Below are the records; copy each line in which "diamond" can be found.

________________

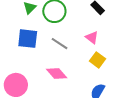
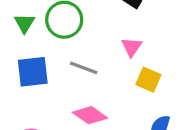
pink triangle: (92, 38) -> (132, 47), turned 40

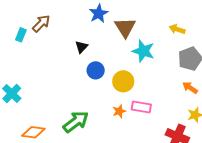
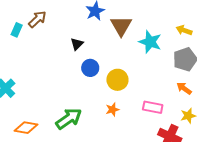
yellow arrow: (177, 29) -> (184, 30), moved
cyan star: (143, 51) -> (150, 42), moved
pink rectangle: (141, 107) -> (153, 107), moved

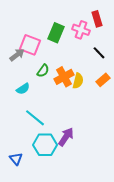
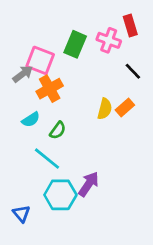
green semicircle: (43, 71) -> (58, 130), moved
orange cross: (64, 77) -> (50, 89), moved
orange rectangle: (103, 80) -> (125, 107), moved

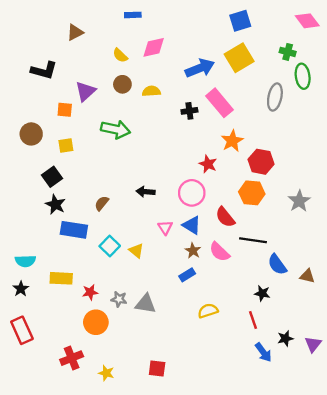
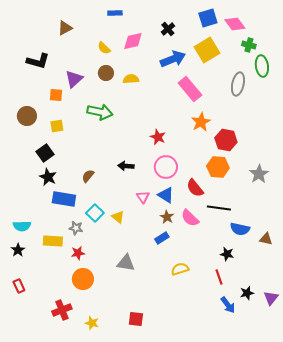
pink diamond: (307, 21) -> (235, 24), moved
black cross: (189, 111) -> (168, 29), moved, turned -32
red star: (208, 164) -> (158, 137), moved
blue semicircle: (277, 264) -> (240, 229), turned -42
gray star: (119, 299) -> (76, 228), moved
red rectangle: (22, 330) -> (19, 286), size x0.6

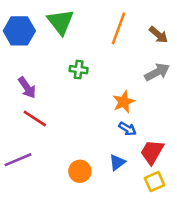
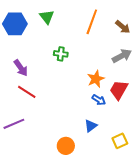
green triangle: (61, 22) -> (47, 17), size x0.7
red trapezoid: (152, 152) -> (119, 90), moved
orange circle: (80, 171) -> (66, 146), moved

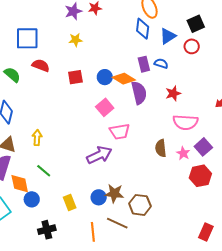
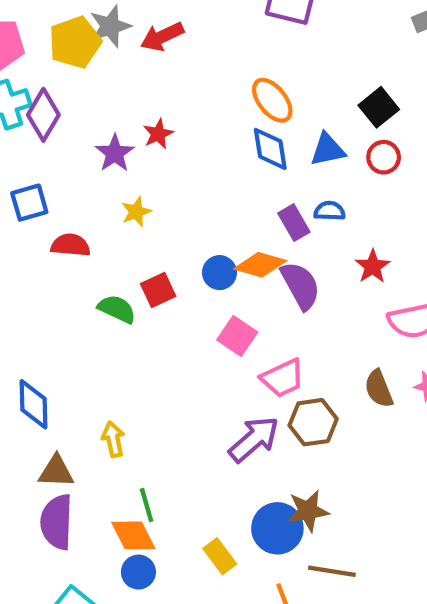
blue triangle: (168, 36) -> (328, 150), turned 36
blue square: (27, 38) -> (29, 203), moved, size x0.7
red semicircle: (41, 65) -> (70, 245), moved
green semicircle: (12, 75) -> (117, 309), moved
green line: (44, 171) -> (147, 505), turned 49
orange diamond: (20, 184) -> (133, 535), moved
blue circle: (99, 197) -> (277, 528), size x1.5
brown hexagon: (140, 205) -> (313, 422), moved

________________

■ **WORKED SOLUTION**
pink diamond: (307, 21) -> (235, 24), moved
orange diamond: (20, 184) -> (133, 535), moved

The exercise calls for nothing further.